::: Provided data :::

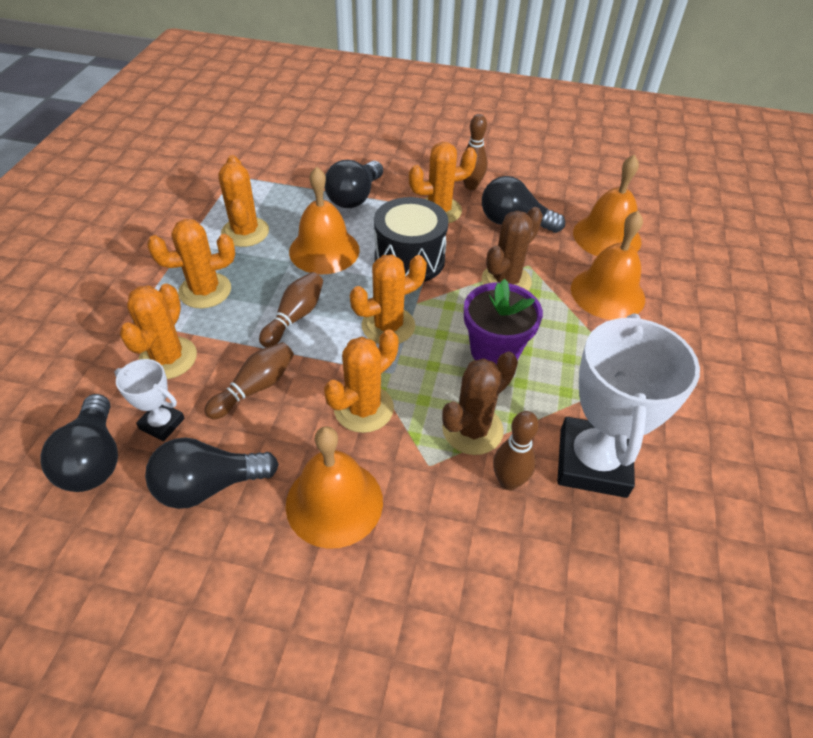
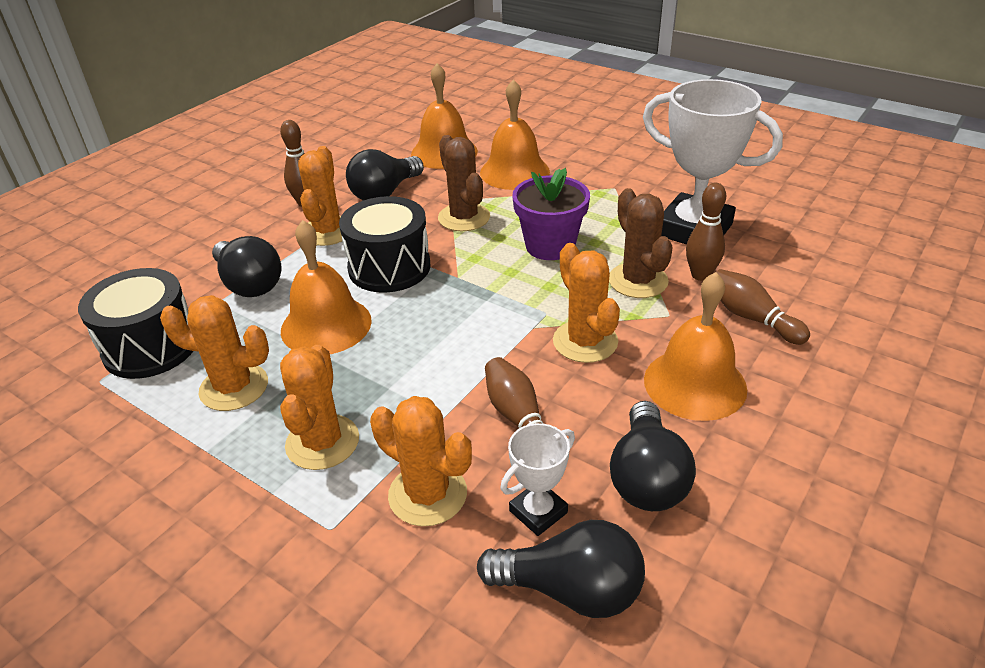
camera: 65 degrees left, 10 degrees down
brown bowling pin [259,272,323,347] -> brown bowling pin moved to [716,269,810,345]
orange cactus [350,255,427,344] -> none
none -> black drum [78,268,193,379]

:::

▶ Exercise: Count every line of the data in which the word "none" appears, and report only the total.

▶ Response to the task: 2